**RECORDS SUPPLIED**
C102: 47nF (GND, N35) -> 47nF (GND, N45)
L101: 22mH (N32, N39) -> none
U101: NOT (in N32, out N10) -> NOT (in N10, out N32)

* * *

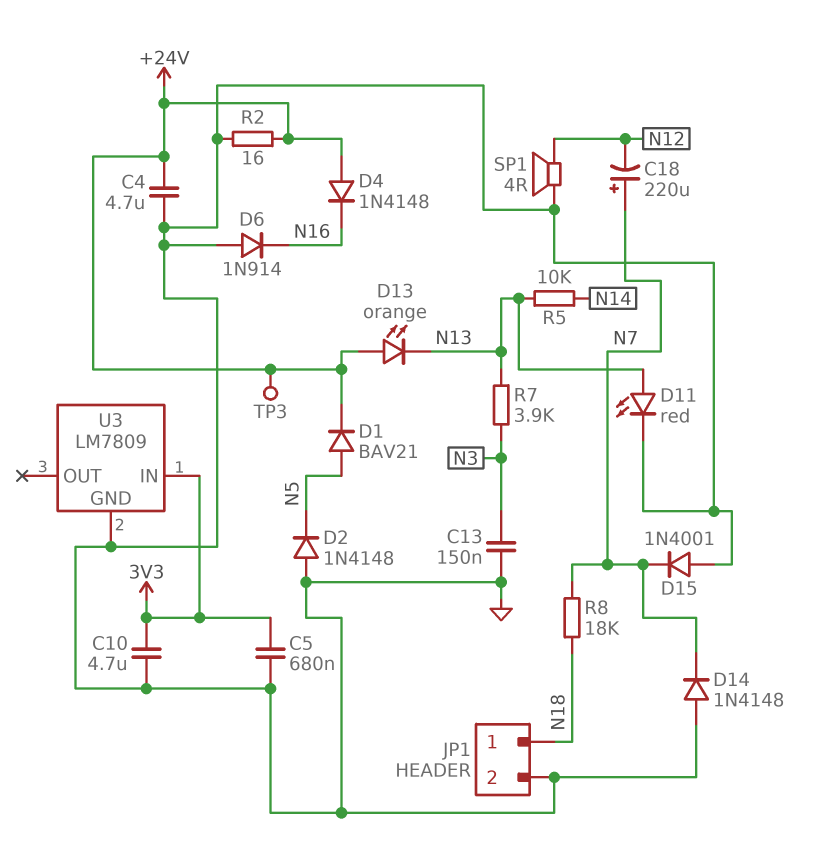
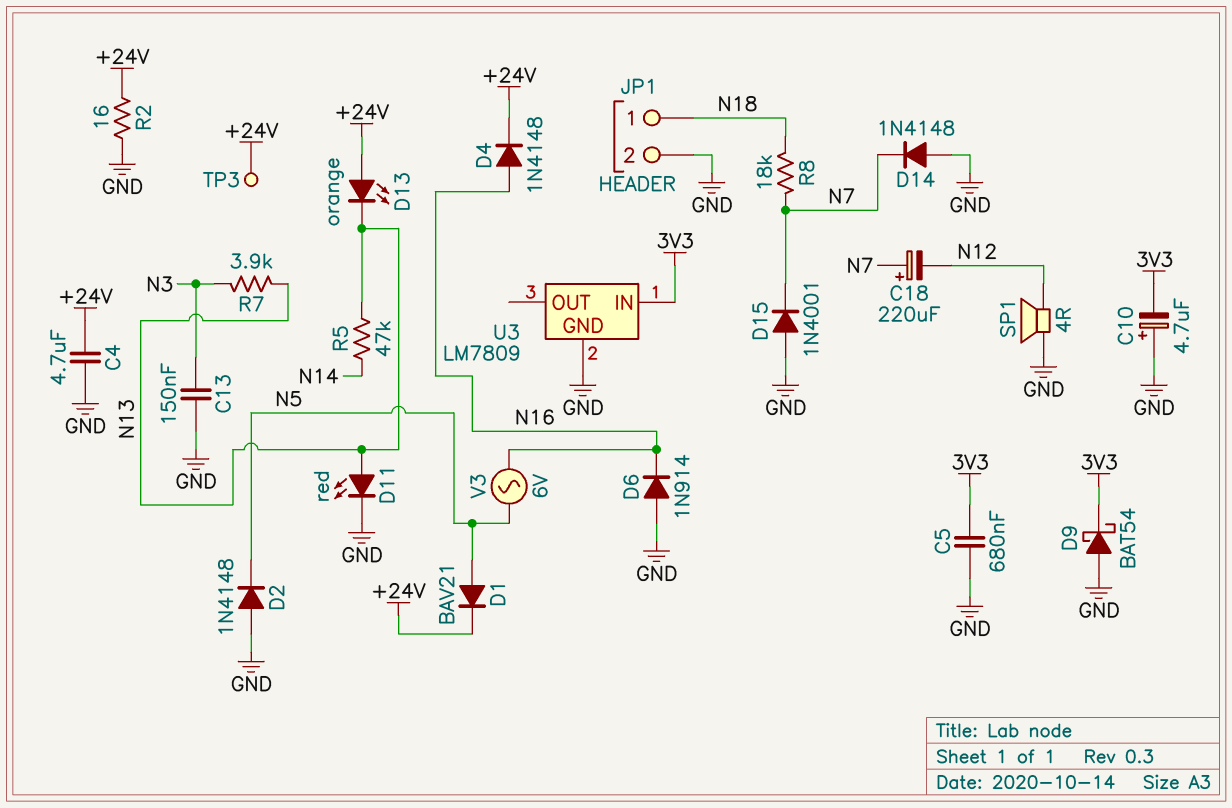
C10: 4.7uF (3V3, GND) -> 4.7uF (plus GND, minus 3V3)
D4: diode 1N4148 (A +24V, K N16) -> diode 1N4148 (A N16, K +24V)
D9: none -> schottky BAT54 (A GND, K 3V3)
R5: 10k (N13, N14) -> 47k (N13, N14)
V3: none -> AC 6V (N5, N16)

**PROBLEM STATEMENT**
Look above for the line holding "C10: 4.7uF (3V3, GND)", then set down exactly that line and every line after it up to and including the line holding "V3: none -> AC 6V (N5, N16)", with nothing else.

**ANSWER SPACE**
C10: 4.7uF (3V3, GND) -> 4.7uF (plus GND, minus 3V3)
D4: diode 1N4148 (A +24V, K N16) -> diode 1N4148 (A N16, K +24V)
D9: none -> schottky BAT54 (A GND, K 3V3)
R5: 10k (N13, N14) -> 47k (N13, N14)
V3: none -> AC 6V (N5, N16)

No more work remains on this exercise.